> _DIRECTIONS_: A faithful copy of all the entries is required, with no pictures in it.

> _SUPPLIED MATERIAL_:
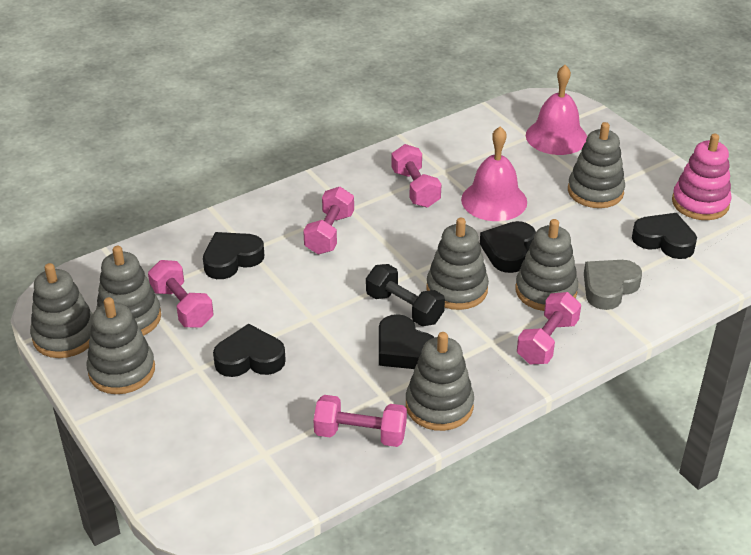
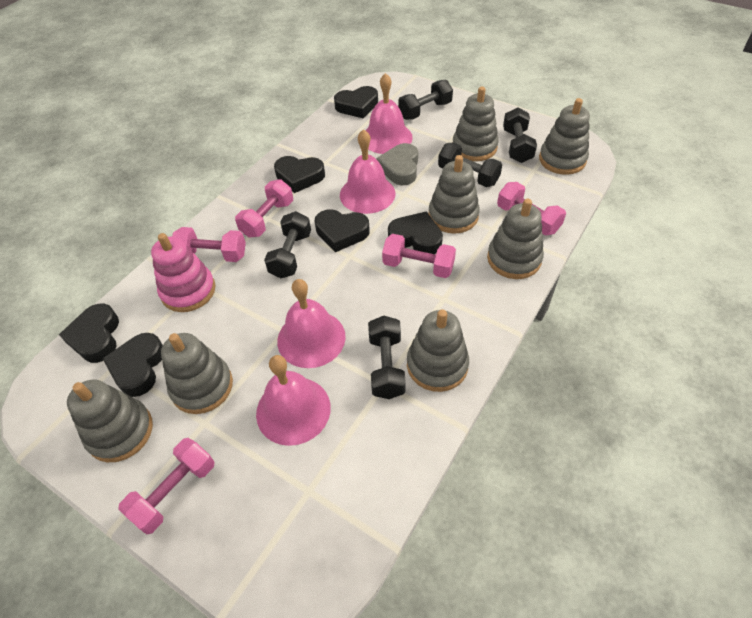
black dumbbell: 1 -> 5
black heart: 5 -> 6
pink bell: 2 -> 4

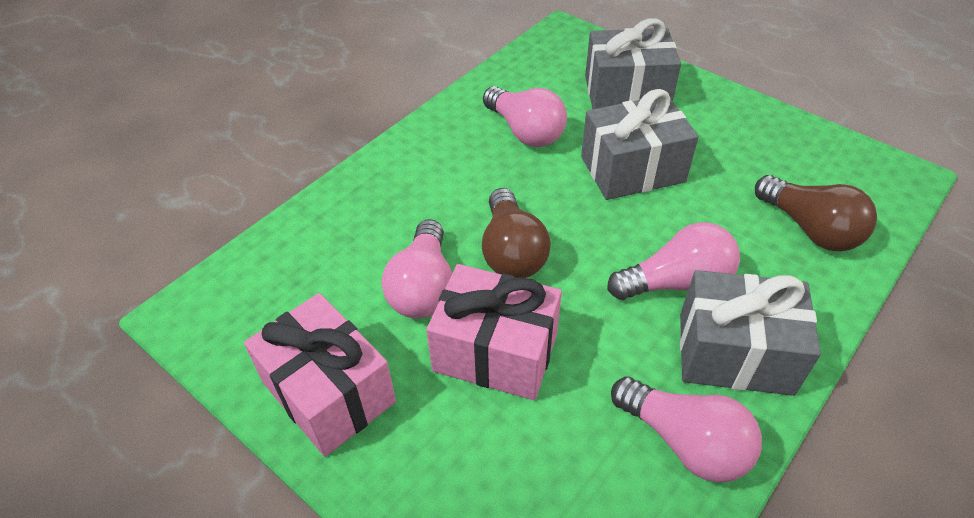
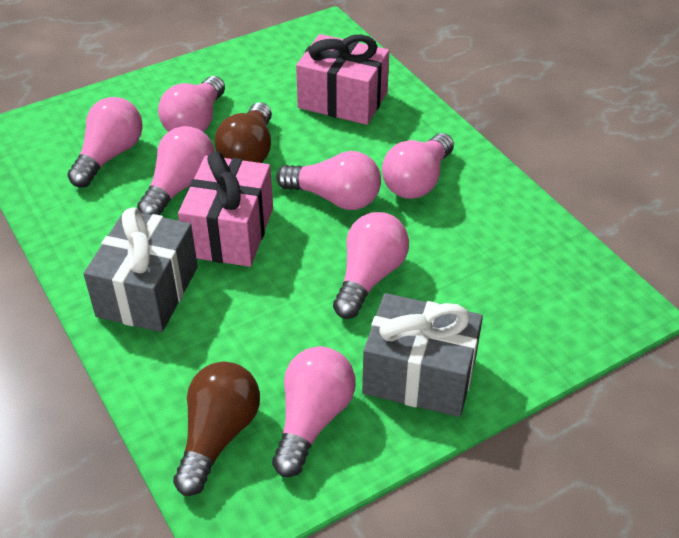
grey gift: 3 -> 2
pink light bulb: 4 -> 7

> _TASK OUTPUT_:
black dumbbell: 1 -> 5
black heart: 5 -> 6
pink bell: 2 -> 4

grey gift: 3 -> 2
pink light bulb: 4 -> 7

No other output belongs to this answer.